- **INPUT**:
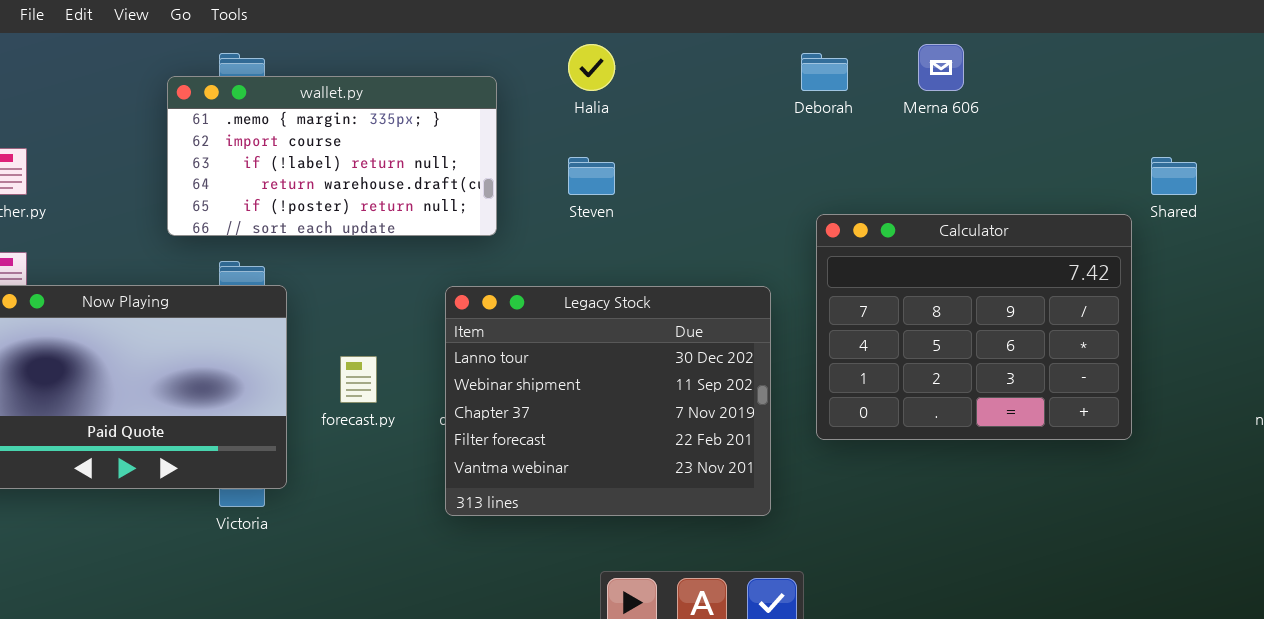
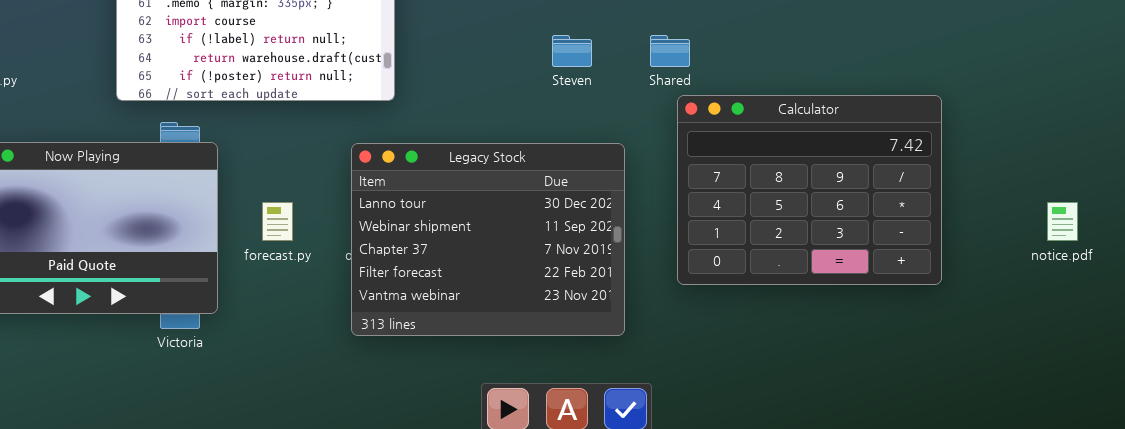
Steven: [568,157,615,195] -> [552,35,592,67], moved
Shared: [1151,157,1197,195] -> [650,35,690,67], moved
Calculator: [816,214,1132,440] -> [677,95,942,285], moved

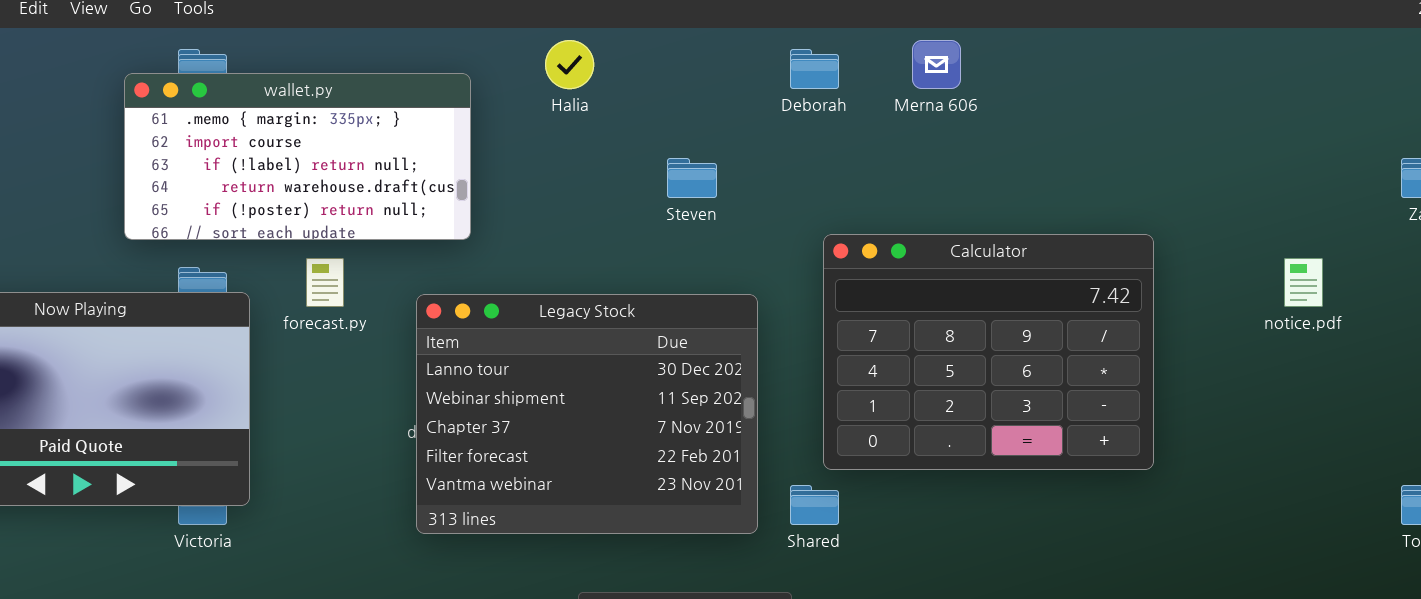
Shared: [650,35,690,67] -> [790,485,839,525], moved
forecast.py: [262,202,293,241] -> [306,258,344,307], moved
notice.pdf: [1047,202,1078,241] -> [1284,258,1323,307], moved

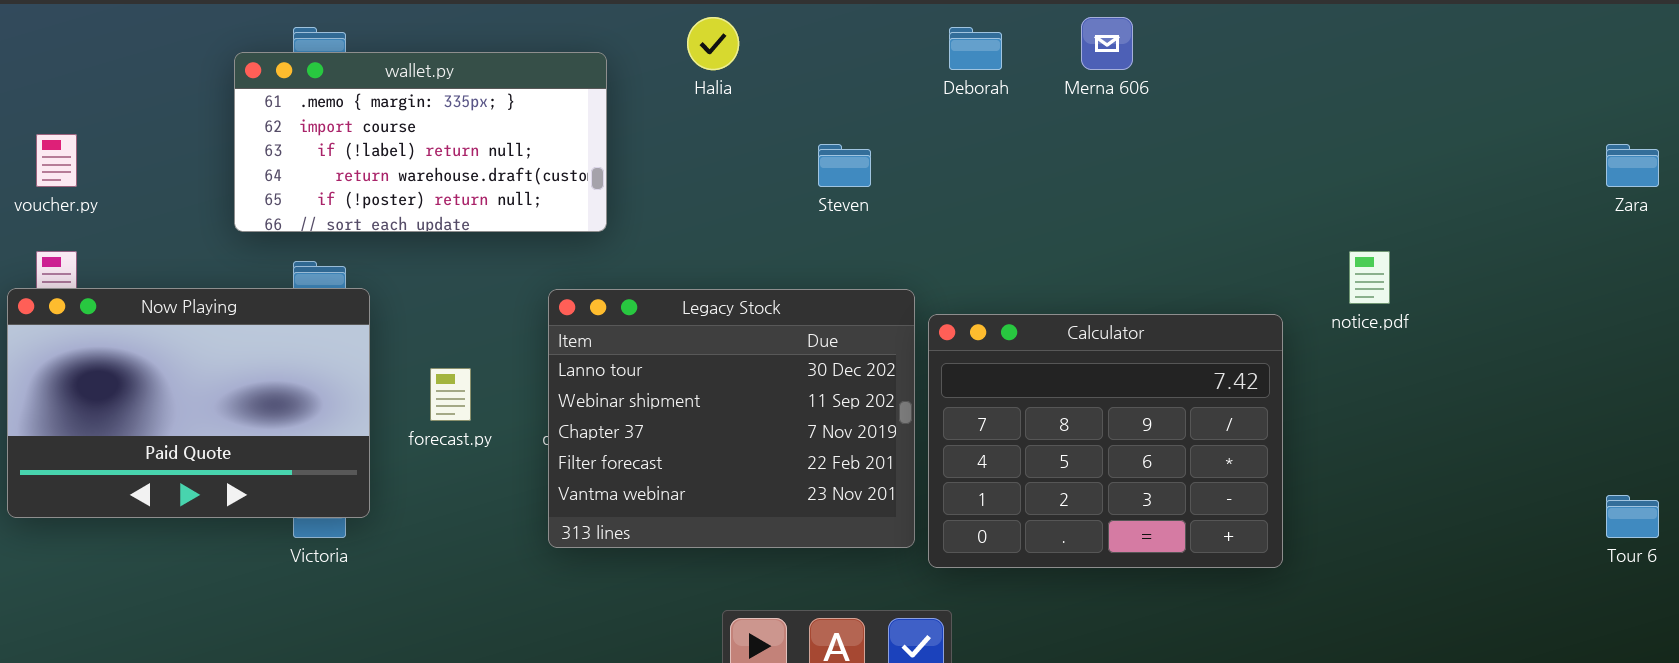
Calculator: [823,234,1154,470] -> [928,314,1283,568], moved
forecast.py: [306,258,344,307] -> [430,368,471,421], moved
notice.pdf: [1284,258,1323,307] -> [1349,251,1390,304], moved

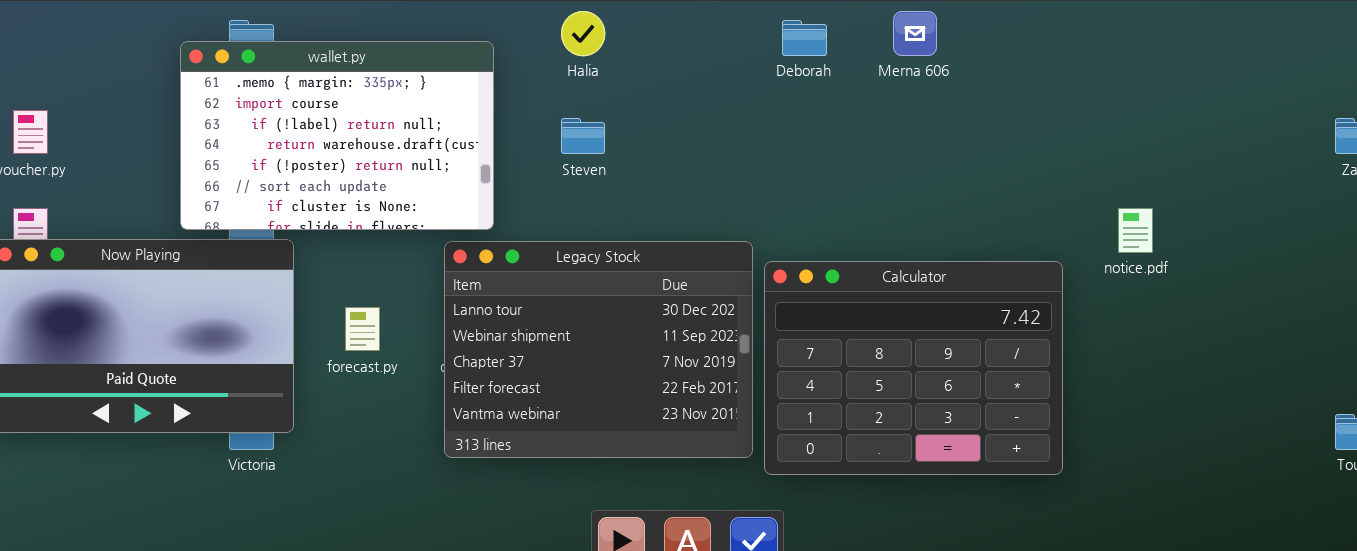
wallet.py: [234,52,607,232] -> [180,41,494,230], resized
Steven: [818,144,871,187] -> [561,118,605,154], moved

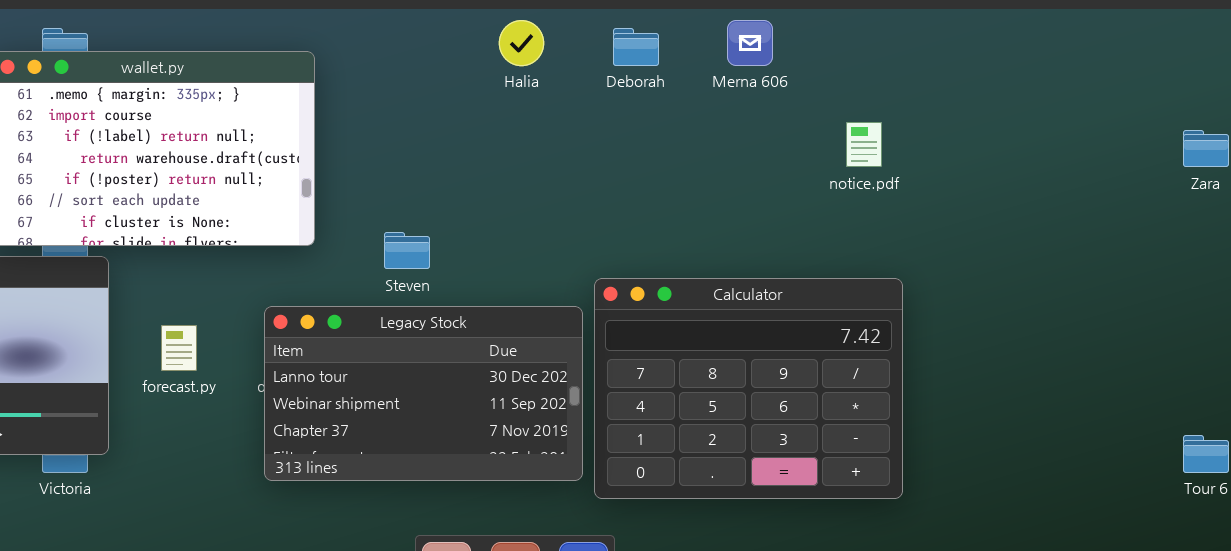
Halia: [561,11,605,56] -> [499,20,544,66], moved
Steven: [561,118,605,154] -> [384,232,430,269], moved
notice.pdf: [1118,208,1153,253] -> [846,122,882,167], moved
Legacy Stock: [444,241,753,458] -> [264,306,583,481], resized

- **WHAT YOU HAVE TO DO**:
Give the entries back verbatim and omit the images.

- **RESPONSE FOR THIS EXERCISE**:
Steven: [568,157,615,195] -> [552,35,592,67], moved
Shared: [1151,157,1197,195] -> [650,35,690,67], moved
Calculator: [816,214,1132,440] -> [677,95,942,285], moved

Shared: [650,35,690,67] -> [790,485,839,525], moved
forecast.py: [262,202,293,241] -> [306,258,344,307], moved
notice.pdf: [1047,202,1078,241] -> [1284,258,1323,307], moved

Calculator: [823,234,1154,470] -> [928,314,1283,568], moved
forecast.py: [306,258,344,307] -> [430,368,471,421], moved
notice.pdf: [1284,258,1323,307] -> [1349,251,1390,304], moved

wallet.py: [234,52,607,232] -> [180,41,494,230], resized
Steven: [818,144,871,187] -> [561,118,605,154], moved

Halia: [561,11,605,56] -> [499,20,544,66], moved
Steven: [561,118,605,154] -> [384,232,430,269], moved
notice.pdf: [1118,208,1153,253] -> [846,122,882,167], moved
Legacy Stock: [444,241,753,458] -> [264,306,583,481], resized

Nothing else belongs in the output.